Work task: Within the records, how many lines hold the word "rectangle"? State that number alone.

Given data:
⁂
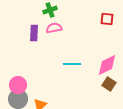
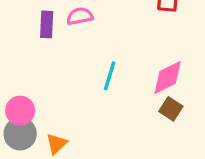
cyan line: (72, 64) -> (110, 76), turned -72

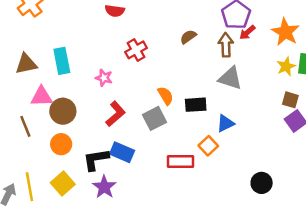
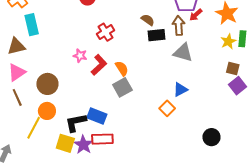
brown semicircle: (188, 37) -> (148, 20), turned 72
cyan rectangle: (62, 61) -> (32, 25), moved
orange semicircle: (166, 96) -> (122, 68), moved
pink triangle: (42, 97) -> (17, 72), moved, turned -30
black rectangle: (196, 105) -> (156, 35), moved
red L-shape: (115, 114) -> (99, 65), moved
red rectangle: (180, 161) -> (102, 139), moved
yellow square: (63, 184) -> (65, 143), moved, turned -30
yellow line: (29, 187) -> (34, 128), moved, turned 40

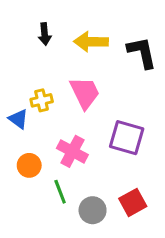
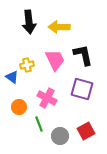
black arrow: (45, 34) -> (29, 22), size x1.6
black L-shape: (142, 53) -> (83, 55), moved

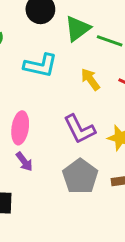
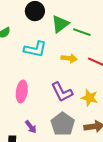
yellow arrow: (90, 79) -> (69, 58), turned 133
purple arrow: (24, 162) -> (31, 127), moved

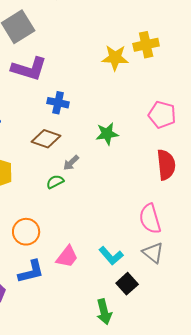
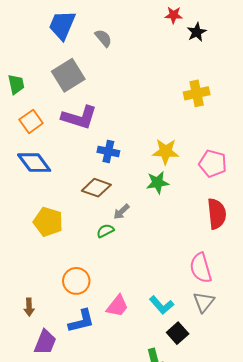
yellow star: (115, 58) -> (166, 152), moved
gray triangle: (153, 253) -> (204, 302), turned 30

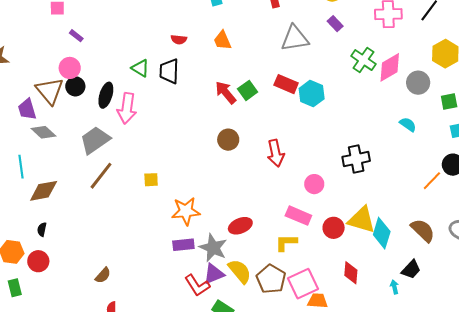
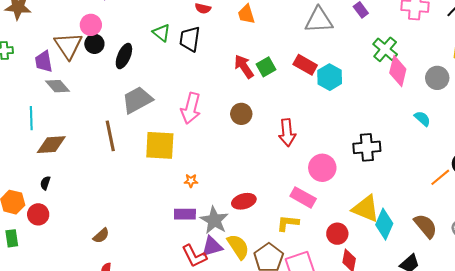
pink diamond: (390, 67) -> (398, 71), moved, turned -52
pink arrow: (127, 108) -> (191, 108), moved
gray trapezoid: (95, 140) -> (137, 100), moved
brown line: (101, 176) -> (110, 136), turned -56
yellow square: (151, 180) -> (160, 145), size x2.0
pink circle: (314, 184) -> (322, 168), size x1.4
orange star: (186, 211) -> (191, 181), size x0.5
red circle: (334, 228) -> (337, 234), moved

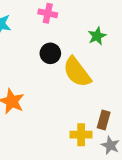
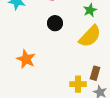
yellow semicircle: (77, 72) -> (90, 36), moved, turned -100

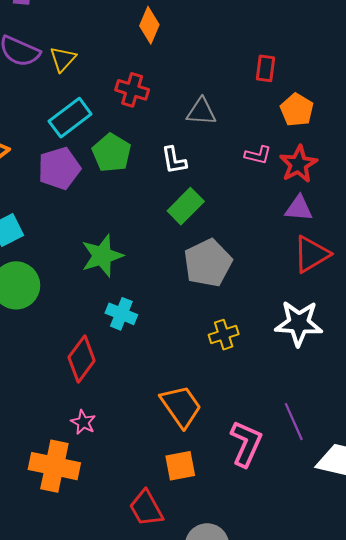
⁂
Solved problem: 3